* What is being asked
Turn all the data below into a JSON list of strings, with one string for each line and no blank lines. Leave the pictures out.

* Records for the exercise
------------------------------------

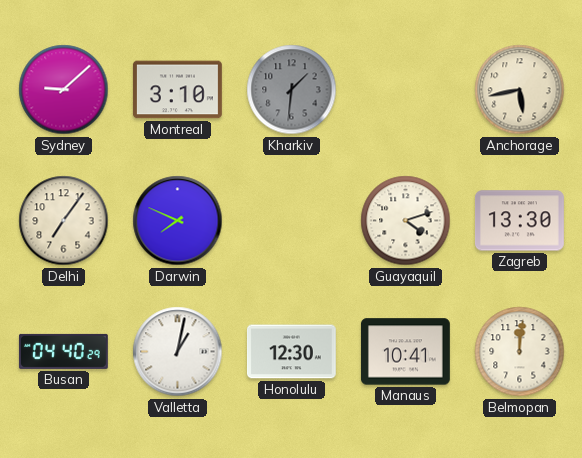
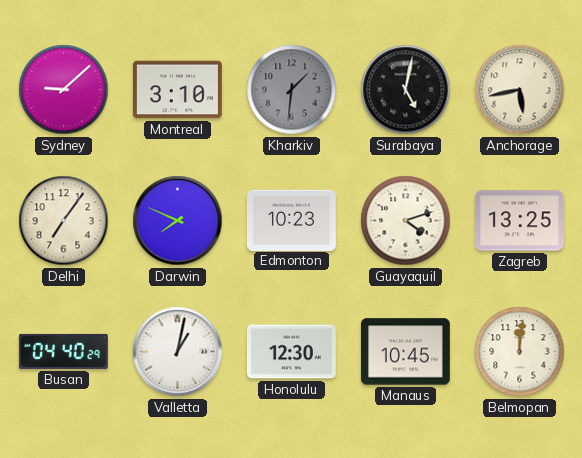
Surabaya: none -> 5:02
Edmonton: none -> 10:23
Zagreb: 13:30 -> 13:25
Manaus: 10:41 -> 10:45
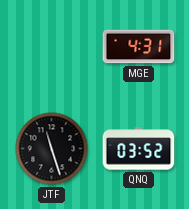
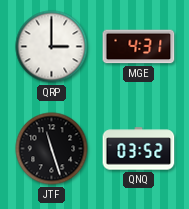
QRP: none -> 3:00
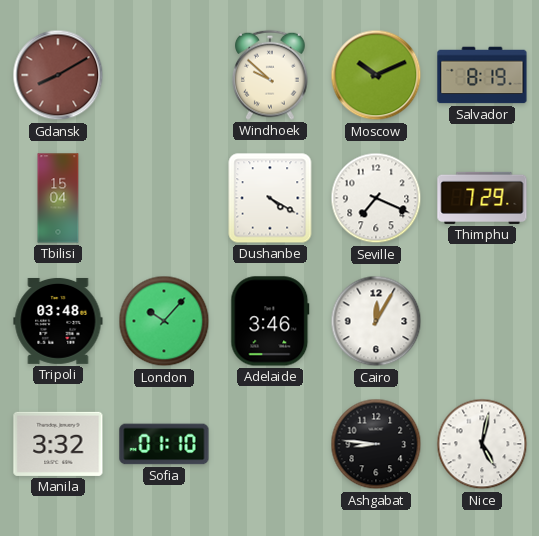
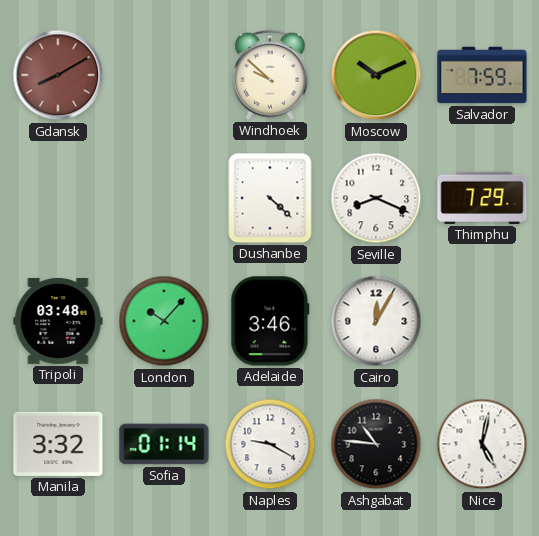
Salvador: 8:19 -> 7:59
Tbilisi: 15:04 -> none
Dushanbe: 4:20 -> 4:22
Seville: 7:19 -> 8:19
Sofia: 01:10 -> 01:14
Naples: none -> 9:20
Ashgabat: 8:46 -> 10:46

------------------------------------

* Written solution
[
  "Surabaya: none -> 5:02",
  "Edmonton: none -> 10:23",
  "Zagreb: 13:30 -> 13:25",
  "Manaus: 10:41 -> 10:45",
  "QRP: none -> 3:00",
  "Salvador: 8:19 -> 7:59",
  "Tbilisi: 15:04 -> none",
  "Dushanbe: 4:20 -> 4:22",
  "Seville: 7:19 -> 8:19",
  "Sofia: 01:10 -> 01:14",
  "Naples: none -> 9:20",
  "Ashgabat: 8:46 -> 10:46"
]